#### [EXERCISE DETAILS]
Apart from the pictures, which must be omitted, restate the data exactly.

Object state comparisons:
===============

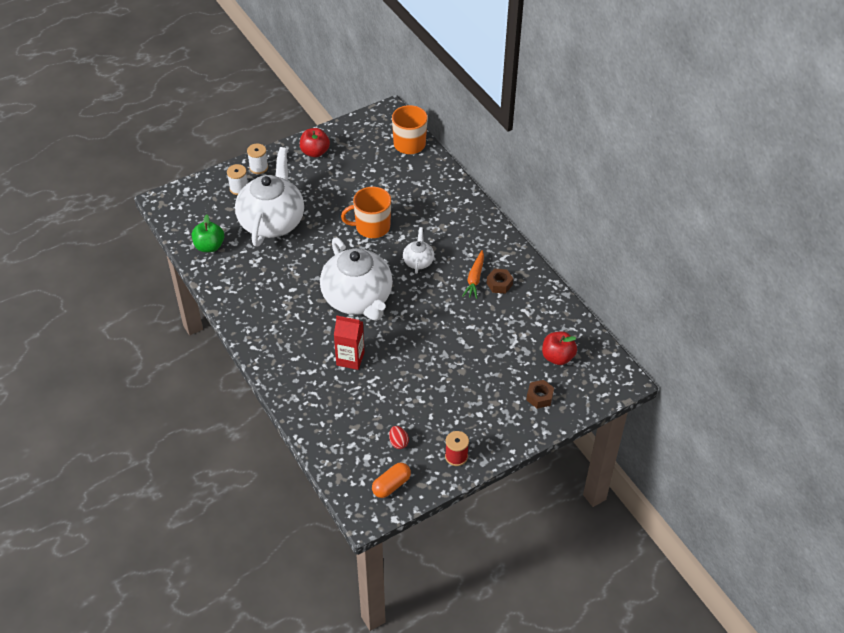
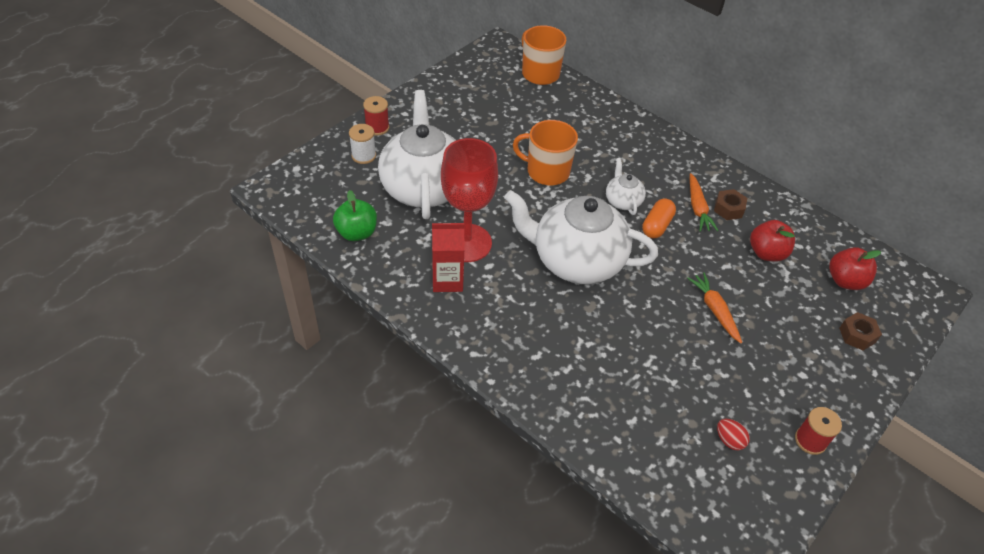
camera: 20 degrees left, 0 degrees up
(258, 167) = (377, 127): white spool -> red spool
(284, 269) = (467, 243): none -> red goblet
(315, 152) = (437, 99): red apple -> red apple (766, 253)
(350, 359) = (607, 340): red carton -> red carton (447, 280)
(358, 299) = (576, 261): white teapot -> white teapot turned 150 degrees clockwise
(371, 227) = (547, 171): orange mug -> orange mug turned 45 degrees clockwise
(391, 485) = (755, 506): orange capsule -> orange capsule (656, 226)
(441, 356) = (714, 310): none -> orange carrot

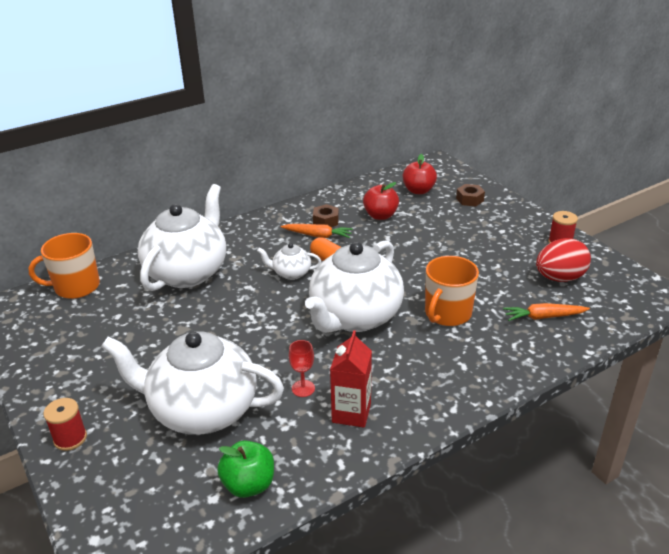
camera: 70 degrees left, 15 degrees down
(363, 156) = (114, 459): white spool -> none
(467, 243) = (303, 388): red goblet -> red goblet, size x0.41
(547, 171) = (227, 311): orange mug -> orange mug (447, 313)
(590, 131) = (188, 272): none -> white teapot
(714, 310) = (432, 254): orange carrot -> orange carrot (543, 317)
(729, 440) = (559, 278): red egg -> red egg, size x2.06

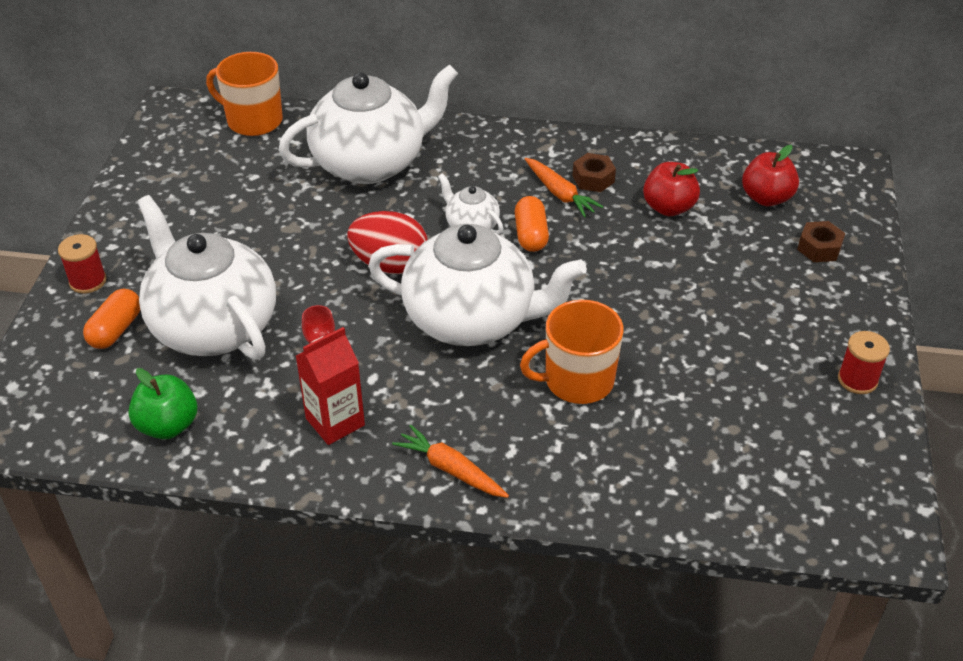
camera: 40 degrees right, 10 degrees up
(133, 454) = (116, 330): none -> orange capsule
(355, 317) = (472, 319): white teapot -> white teapot turned 150 degrees counterclockwise
(543, 317) = (686, 459): orange carrot -> orange carrot (450, 469)
(559, 278) = (782, 425): red egg -> red egg (390, 264)

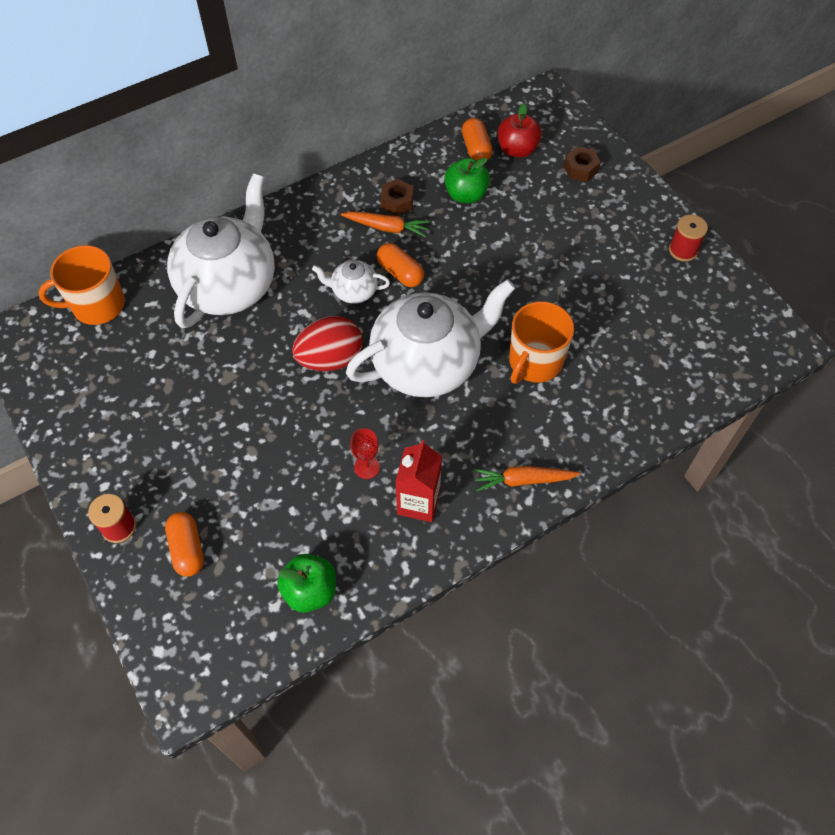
camera: 40 degrees left, 15 degrees up
(213, 326) = (257, 494): white teapot -> none
(668, 207) = (466, 195): red apple -> green apple
(723, 176) = (476, 149): none -> orange capsule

===============

#### [ANSWER BOX]
camera: 20 degrees left, 0 degrees up
(258, 167) = (377, 127): white spool -> red spool
(284, 269) = (467, 243): none -> red goblet
(315, 152) = (437, 99): red apple -> red apple (766, 253)
(350, 359) = (607, 340): red carton -> red carton (447, 280)
(358, 299) = (576, 261): white teapot -> white teapot turned 150 degrees clockwise
(371, 227) = (547, 171): orange mug -> orange mug turned 45 degrees clockwise
(391, 485) = (755, 506): orange capsule -> orange capsule (656, 226)
(441, 356) = (714, 310): none -> orange carrot

camera: 70 degrees left, 15 degrees down
(363, 156) = (114, 459): white spool -> none
(467, 243) = (303, 388): red goblet -> red goblet, size x0.41
(547, 171) = (227, 311): orange mug -> orange mug (447, 313)
(590, 131) = (188, 272): none -> white teapot
(714, 310) = (432, 254): orange carrot -> orange carrot (543, 317)
(729, 440) = (559, 278): red egg -> red egg, size x2.06

camera: 40 degrees right, 10 degrees up
(133, 454) = (116, 330): none -> orange capsule
(355, 317) = (472, 319): white teapot -> white teapot turned 150 degrees counterclockwise
(543, 317) = (686, 459): orange carrot -> orange carrot (450, 469)
(559, 278) = (782, 425): red egg -> red egg (390, 264)

camera: 40 degrees left, 15 degrees up
(213, 326) = (257, 494): white teapot -> none
(668, 207) = (466, 195): red apple -> green apple
(723, 176) = (476, 149): none -> orange capsule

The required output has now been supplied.